■ WHAT THIS TASK INVOLVES: Give back exactly the lines of the data below, starting with the line that has "blue round brick F6 level 1 -> none" and going on through the line that has "lime tile H9:I9".

■ INPUT:
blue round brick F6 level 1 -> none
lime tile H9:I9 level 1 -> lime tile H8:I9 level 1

--

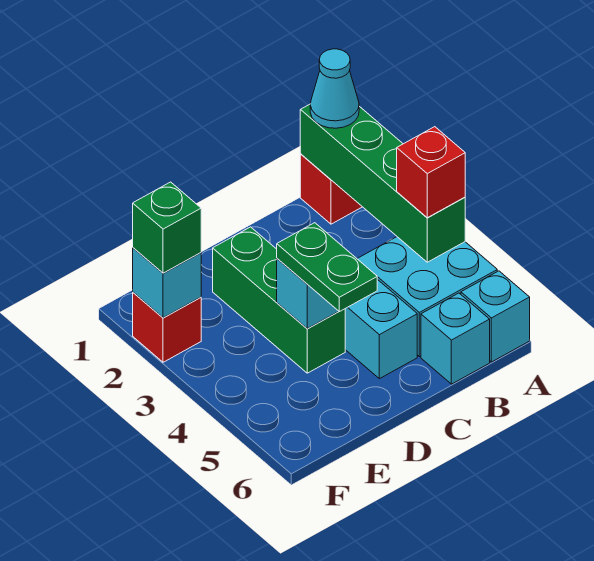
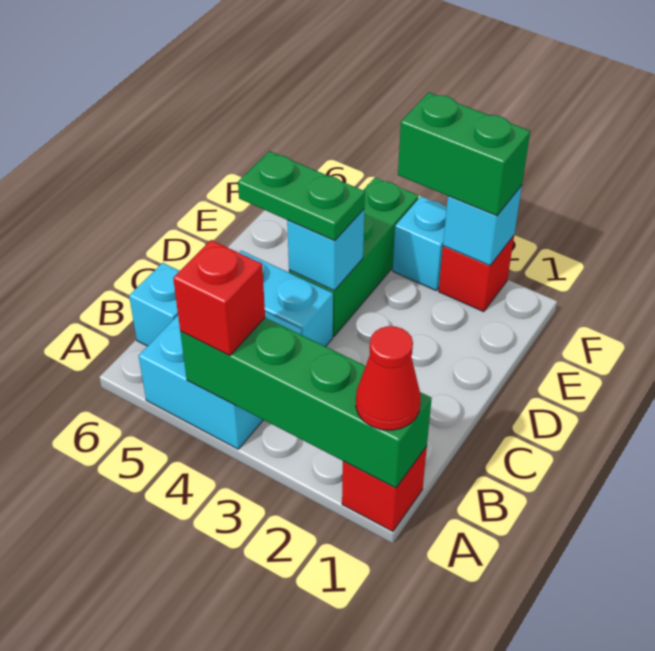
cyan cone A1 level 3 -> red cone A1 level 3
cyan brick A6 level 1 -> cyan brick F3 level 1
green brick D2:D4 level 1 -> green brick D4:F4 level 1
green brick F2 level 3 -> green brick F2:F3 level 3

...

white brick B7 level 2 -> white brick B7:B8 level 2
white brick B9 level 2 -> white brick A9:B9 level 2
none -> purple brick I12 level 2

■ SOLUTION:
blue round brick F6 level 1 -> none
lime tile H9:I9 level 1 -> lime tile H8:I9 level 1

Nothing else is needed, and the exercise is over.